EXERCISE GOAL: Reproduce the lines below word for word, beginning with the first one and stopping after the line that contains "63–8571–69 (203, 732)".

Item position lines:

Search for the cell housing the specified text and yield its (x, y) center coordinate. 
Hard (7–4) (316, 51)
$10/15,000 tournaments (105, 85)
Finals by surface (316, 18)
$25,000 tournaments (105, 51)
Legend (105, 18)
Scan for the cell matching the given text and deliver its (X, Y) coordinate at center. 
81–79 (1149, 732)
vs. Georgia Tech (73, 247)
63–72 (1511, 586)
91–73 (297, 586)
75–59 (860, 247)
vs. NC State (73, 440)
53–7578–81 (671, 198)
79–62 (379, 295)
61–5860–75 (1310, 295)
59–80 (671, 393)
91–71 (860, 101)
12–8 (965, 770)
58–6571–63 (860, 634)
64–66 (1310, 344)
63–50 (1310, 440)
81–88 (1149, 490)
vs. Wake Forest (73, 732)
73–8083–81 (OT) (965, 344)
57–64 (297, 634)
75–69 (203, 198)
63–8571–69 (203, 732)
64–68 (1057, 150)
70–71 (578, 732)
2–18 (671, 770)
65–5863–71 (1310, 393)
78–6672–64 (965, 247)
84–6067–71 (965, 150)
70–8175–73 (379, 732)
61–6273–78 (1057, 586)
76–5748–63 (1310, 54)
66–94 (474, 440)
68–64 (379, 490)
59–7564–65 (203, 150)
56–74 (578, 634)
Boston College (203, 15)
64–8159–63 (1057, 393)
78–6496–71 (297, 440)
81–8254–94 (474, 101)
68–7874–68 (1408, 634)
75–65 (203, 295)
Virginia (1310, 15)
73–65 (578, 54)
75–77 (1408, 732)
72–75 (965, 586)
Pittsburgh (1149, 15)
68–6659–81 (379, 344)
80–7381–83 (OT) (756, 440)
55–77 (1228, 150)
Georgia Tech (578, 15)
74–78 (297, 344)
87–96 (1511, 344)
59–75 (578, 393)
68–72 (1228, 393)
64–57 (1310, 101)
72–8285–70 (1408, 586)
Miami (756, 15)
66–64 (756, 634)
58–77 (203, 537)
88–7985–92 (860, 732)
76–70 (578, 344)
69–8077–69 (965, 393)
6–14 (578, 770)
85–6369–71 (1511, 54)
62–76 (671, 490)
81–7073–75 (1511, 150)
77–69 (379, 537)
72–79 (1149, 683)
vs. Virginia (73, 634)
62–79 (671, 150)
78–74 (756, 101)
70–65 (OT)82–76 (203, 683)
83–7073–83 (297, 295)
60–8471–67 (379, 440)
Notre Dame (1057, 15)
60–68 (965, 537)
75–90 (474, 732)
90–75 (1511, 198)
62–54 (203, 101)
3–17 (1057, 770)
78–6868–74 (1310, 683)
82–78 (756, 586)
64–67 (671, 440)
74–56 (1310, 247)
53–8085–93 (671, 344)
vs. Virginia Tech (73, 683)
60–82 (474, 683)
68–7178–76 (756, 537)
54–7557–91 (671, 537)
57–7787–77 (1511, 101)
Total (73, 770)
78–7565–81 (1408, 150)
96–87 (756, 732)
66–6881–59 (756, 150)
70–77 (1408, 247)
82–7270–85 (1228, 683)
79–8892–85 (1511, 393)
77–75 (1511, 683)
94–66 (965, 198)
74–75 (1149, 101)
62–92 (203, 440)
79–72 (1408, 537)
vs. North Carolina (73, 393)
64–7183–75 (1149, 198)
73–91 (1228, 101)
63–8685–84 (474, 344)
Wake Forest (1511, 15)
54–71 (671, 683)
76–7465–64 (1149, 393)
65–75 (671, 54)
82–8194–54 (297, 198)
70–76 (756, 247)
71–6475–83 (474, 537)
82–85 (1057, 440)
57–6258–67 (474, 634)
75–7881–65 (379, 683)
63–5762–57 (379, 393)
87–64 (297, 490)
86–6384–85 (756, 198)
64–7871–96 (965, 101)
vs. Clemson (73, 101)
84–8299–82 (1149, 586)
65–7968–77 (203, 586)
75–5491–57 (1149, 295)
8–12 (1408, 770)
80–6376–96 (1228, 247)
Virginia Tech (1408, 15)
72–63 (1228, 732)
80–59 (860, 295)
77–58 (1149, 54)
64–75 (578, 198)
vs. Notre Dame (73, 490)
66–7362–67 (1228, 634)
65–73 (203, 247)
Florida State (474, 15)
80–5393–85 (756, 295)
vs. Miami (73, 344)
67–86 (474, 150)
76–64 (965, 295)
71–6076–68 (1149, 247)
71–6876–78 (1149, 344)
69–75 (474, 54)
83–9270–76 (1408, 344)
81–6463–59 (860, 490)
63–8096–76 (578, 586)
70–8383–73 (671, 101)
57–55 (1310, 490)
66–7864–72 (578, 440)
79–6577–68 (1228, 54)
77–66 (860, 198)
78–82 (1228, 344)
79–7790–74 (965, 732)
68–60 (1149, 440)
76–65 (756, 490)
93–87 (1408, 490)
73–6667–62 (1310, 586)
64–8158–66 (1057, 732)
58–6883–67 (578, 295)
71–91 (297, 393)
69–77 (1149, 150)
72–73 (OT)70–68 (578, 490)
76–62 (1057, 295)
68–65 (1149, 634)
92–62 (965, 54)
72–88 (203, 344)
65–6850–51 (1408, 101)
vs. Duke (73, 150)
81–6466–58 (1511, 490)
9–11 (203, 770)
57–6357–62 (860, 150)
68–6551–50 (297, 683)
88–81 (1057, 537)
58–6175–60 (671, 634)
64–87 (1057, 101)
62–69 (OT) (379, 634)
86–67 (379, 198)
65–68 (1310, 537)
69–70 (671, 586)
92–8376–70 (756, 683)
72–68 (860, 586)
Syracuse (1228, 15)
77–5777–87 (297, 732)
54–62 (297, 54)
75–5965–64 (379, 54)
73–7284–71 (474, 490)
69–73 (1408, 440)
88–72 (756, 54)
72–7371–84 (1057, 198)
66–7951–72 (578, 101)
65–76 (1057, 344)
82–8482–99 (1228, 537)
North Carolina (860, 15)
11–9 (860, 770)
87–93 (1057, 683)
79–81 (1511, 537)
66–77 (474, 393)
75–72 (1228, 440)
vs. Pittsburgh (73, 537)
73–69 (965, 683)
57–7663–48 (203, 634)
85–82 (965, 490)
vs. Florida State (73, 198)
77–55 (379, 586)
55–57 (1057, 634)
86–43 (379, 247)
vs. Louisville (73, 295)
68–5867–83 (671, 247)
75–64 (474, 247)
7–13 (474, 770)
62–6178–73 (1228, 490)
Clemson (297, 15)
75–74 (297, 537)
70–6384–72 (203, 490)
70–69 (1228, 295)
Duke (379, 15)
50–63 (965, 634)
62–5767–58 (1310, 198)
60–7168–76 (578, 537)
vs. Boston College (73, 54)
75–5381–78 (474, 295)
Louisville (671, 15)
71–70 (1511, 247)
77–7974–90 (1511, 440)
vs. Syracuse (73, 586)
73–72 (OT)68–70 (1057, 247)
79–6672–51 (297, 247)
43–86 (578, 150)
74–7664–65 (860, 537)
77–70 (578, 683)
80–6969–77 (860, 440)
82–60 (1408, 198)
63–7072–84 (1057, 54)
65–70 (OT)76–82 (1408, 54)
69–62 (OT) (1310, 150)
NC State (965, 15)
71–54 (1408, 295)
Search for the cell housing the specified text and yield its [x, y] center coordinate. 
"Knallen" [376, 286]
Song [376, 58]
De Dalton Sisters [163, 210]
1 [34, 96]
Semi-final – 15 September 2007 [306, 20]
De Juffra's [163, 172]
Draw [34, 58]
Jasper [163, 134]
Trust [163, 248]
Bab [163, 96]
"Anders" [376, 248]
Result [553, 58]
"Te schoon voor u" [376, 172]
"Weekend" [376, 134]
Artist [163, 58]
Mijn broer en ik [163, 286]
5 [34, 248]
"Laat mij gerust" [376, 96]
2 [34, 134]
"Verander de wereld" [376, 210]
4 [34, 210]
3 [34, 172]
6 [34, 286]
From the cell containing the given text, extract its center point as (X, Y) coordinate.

ANSWER TO THIS TASK:
Search for the cell housing the specified text and yield its (x, y) center coordinate. 
Hard (7–4) (316, 51)
$10/15,000 tournaments (105, 85)
Finals by surface (316, 18)
$25,000 tournaments (105, 51)
Legend (105, 18)
Scan for the cell matching the given text and deliver its (X, Y) coordinate at center. 
81–79 (1149, 732)
vs. Georgia Tech (73, 247)
63–72 (1511, 586)
91–73 (297, 586)
75–59 (860, 247)
vs. NC State (73, 440)
53–7578–81 (671, 198)
79–62 (379, 295)
61–5860–75 (1310, 295)
59–80 (671, 393)
91–71 (860, 101)
12–8 (965, 770)
58–6571–63 (860, 634)
64–66 (1310, 344)
63–50 (1310, 440)
81–88 (1149, 490)
vs. Wake Forest (73, 732)
73–8083–81 (OT) (965, 344)
57–64 (297, 634)
75–69 (203, 198)
63–8571–69 (203, 732)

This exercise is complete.